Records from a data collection

== Segment start ==

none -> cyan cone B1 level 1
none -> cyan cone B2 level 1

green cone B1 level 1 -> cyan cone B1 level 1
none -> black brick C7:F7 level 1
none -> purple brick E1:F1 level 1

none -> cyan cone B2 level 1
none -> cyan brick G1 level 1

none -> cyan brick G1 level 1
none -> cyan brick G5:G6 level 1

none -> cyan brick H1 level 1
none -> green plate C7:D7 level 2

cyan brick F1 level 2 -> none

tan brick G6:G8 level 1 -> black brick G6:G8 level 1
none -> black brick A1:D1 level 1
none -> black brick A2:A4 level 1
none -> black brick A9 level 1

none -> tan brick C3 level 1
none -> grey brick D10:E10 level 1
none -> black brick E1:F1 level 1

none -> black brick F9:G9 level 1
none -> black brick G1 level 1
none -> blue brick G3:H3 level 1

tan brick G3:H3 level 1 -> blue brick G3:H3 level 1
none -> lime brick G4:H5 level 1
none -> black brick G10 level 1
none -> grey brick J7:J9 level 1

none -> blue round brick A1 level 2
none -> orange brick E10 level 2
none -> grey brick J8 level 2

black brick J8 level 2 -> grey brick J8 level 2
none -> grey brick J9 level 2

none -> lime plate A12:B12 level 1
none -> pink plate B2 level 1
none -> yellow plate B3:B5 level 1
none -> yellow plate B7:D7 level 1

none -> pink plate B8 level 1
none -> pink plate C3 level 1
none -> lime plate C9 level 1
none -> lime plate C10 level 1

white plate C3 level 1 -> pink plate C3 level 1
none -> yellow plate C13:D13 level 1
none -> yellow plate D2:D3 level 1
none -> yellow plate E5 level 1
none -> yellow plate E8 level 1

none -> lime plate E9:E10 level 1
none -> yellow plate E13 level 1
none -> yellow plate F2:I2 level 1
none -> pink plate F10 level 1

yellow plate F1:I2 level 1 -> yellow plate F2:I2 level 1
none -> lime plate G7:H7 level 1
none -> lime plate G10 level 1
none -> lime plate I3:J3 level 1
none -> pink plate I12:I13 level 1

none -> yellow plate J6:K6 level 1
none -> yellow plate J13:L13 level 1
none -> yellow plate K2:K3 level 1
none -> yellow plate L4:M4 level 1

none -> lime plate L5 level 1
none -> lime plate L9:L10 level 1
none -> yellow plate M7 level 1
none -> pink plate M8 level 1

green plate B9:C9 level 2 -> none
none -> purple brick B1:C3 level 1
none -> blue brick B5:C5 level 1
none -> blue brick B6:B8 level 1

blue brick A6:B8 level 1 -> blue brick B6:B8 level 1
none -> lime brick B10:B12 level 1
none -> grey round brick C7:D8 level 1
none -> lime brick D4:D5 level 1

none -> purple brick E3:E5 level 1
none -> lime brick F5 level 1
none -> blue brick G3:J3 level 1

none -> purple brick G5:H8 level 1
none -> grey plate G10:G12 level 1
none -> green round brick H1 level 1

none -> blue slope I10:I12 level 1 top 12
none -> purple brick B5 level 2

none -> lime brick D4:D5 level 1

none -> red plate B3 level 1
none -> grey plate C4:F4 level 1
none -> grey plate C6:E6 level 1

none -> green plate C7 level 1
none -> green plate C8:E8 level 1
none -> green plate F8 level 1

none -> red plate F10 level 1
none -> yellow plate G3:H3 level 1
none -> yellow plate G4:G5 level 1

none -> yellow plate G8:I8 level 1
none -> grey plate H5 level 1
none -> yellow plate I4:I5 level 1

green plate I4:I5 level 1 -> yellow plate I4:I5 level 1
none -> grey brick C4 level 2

== Segment end ==

Brief
From the entries above, give again exactly the lines running from the line with "none -> lime plate A12:B12 level 1" to the line with "none -> pink plate F10 level 1"; include both of those lines.

Expected output
none -> lime plate A12:B12 level 1
none -> pink plate B2 level 1
none -> yellow plate B3:B5 level 1
none -> yellow plate B7:D7 level 1

none -> pink plate B8 level 1
none -> pink plate C3 level 1
none -> lime plate C9 level 1
none -> lime plate C10 level 1

white plate C3 level 1 -> pink plate C3 level 1
none -> yellow plate C13:D13 level 1
none -> yellow plate D2:D3 level 1
none -> yellow plate E5 level 1
none -> yellow plate E8 level 1

none -> lime plate E9:E10 level 1
none -> yellow plate E13 level 1
none -> yellow plate F2:I2 level 1
none -> pink plate F10 level 1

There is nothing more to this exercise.